## [Instructions for the task]
Write every record out again exactly as given.
[Opening Source data section]
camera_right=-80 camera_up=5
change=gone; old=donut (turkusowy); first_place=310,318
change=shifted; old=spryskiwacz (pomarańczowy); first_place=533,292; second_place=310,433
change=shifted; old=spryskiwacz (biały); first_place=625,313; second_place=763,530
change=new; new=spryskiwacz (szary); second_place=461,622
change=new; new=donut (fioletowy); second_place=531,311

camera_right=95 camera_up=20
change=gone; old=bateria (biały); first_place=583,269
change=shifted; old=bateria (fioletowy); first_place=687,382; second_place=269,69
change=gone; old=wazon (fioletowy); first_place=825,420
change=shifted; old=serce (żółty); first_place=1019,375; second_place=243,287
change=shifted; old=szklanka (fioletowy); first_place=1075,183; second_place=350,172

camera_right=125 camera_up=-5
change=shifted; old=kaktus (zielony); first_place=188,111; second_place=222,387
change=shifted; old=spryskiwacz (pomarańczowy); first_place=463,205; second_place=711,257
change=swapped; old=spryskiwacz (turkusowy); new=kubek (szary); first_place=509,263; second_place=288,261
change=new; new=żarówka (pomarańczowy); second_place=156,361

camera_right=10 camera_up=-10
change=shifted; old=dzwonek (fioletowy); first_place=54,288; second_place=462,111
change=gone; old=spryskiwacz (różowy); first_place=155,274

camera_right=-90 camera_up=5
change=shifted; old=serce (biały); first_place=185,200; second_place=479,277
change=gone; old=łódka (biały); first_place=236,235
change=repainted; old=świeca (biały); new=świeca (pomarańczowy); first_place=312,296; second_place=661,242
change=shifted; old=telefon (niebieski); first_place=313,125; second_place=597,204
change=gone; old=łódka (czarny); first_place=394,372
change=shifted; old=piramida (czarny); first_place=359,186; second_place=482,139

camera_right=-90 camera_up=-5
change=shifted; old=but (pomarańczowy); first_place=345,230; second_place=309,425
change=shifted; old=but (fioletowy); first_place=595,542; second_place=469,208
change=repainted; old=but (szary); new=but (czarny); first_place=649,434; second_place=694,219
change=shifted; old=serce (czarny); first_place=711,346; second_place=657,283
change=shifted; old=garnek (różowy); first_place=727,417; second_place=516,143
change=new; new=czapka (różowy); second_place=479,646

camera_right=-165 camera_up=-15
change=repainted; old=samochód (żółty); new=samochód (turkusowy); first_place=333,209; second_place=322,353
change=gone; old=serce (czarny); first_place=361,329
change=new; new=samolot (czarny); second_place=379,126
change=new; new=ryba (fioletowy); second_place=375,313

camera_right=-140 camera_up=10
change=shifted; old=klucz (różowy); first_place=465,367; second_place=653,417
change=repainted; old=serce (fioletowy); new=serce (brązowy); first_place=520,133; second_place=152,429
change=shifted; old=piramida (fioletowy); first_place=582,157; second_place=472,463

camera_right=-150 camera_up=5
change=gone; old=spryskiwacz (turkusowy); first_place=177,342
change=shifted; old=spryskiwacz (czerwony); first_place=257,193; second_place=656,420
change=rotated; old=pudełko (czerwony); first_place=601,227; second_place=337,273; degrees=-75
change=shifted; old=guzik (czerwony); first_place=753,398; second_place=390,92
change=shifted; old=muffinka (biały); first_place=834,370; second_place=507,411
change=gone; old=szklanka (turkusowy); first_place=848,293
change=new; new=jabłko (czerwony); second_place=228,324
[Closing Source data section]
## [Response to this task]
camera_right=-80 camera_up=5
change=gone; old=donut (turkusowy); first_place=310,318
change=shifted; old=spryskiwacz (pomarańczowy); first_place=533,292; second_place=310,433
change=shifted; old=spryskiwacz (biały); first_place=625,313; second_place=763,530
change=new; new=spryskiwacz (szary); second_place=461,622
change=new; new=donut (fioletowy); second_place=531,311

camera_right=95 camera_up=20
change=gone; old=bateria (biały); first_place=583,269
change=shifted; old=bateria (fioletowy); first_place=687,382; second_place=269,69
change=gone; old=wazon (fioletowy); first_place=825,420
change=shifted; old=serce (żółty); first_place=1019,375; second_place=243,287
change=shifted; old=szklanka (fioletowy); first_place=1075,183; second_place=350,172

camera_right=125 camera_up=-5
change=shifted; old=kaktus (zielony); first_place=188,111; second_place=222,387
change=shifted; old=spryskiwacz (pomarańczowy); first_place=463,205; second_place=711,257
change=swapped; old=spryskiwacz (turkusowy); new=kubek (szary); first_place=509,263; second_place=288,261
change=new; new=żarówka (pomarańczowy); second_place=156,361

camera_right=10 camera_up=-10
change=shifted; old=dzwonek (fioletowy); first_place=54,288; second_place=462,111
change=gone; old=spryskiwacz (różowy); first_place=155,274

camera_right=-90 camera_up=5
change=shifted; old=serce (biały); first_place=185,200; second_place=479,277
change=gone; old=łódka (biały); first_place=236,235
change=repainted; old=świeca (biały); new=świeca (pomarańczowy); first_place=312,296; second_place=661,242
change=shifted; old=telefon (niebieski); first_place=313,125; second_place=597,204
change=gone; old=łódka (czarny); first_place=394,372
change=shifted; old=piramida (czarny); first_place=359,186; second_place=482,139

camera_right=-90 camera_up=-5
change=shifted; old=but (pomarańczowy); first_place=345,230; second_place=309,425
change=shifted; old=but (fioletowy); first_place=595,542; second_place=469,208
change=repainted; old=but (szary); new=but (czarny); first_place=649,434; second_place=694,219
change=shifted; old=serce (czarny); first_place=711,346; second_place=657,283
change=shifted; old=garnek (różowy); first_place=727,417; second_place=516,143
change=new; new=czapka (różowy); second_place=479,646

camera_right=-165 camera_up=-15
change=repainted; old=samochód (żółty); new=samochód (turkusowy); first_place=333,209; second_place=322,353
change=gone; old=serce (czarny); first_place=361,329
change=new; new=samolot (czarny); second_place=379,126
change=new; new=ryba (fioletowy); second_place=375,313

camera_right=-140 camera_up=10
change=shifted; old=klucz (różowy); first_place=465,367; second_place=653,417
change=repainted; old=serce (fioletowy); new=serce (brązowy); first_place=520,133; second_place=152,429
change=shifted; old=piramida (fioletowy); first_place=582,157; second_place=472,463

camera_right=-150 camera_up=5
change=gone; old=spryskiwacz (turkusowy); first_place=177,342
change=shifted; old=spryskiwacz (czerwony); first_place=257,193; second_place=656,420
change=rotated; old=pudełko (czerwony); first_place=601,227; second_place=337,273; degrees=-75
change=shifted; old=guzik (czerwony); first_place=753,398; second_place=390,92
change=shifted; old=muffinka (biały); first_place=834,370; second_place=507,411
change=gone; old=szklanka (turkusowy); first_place=848,293
change=new; new=jabłko (czerwony); second_place=228,324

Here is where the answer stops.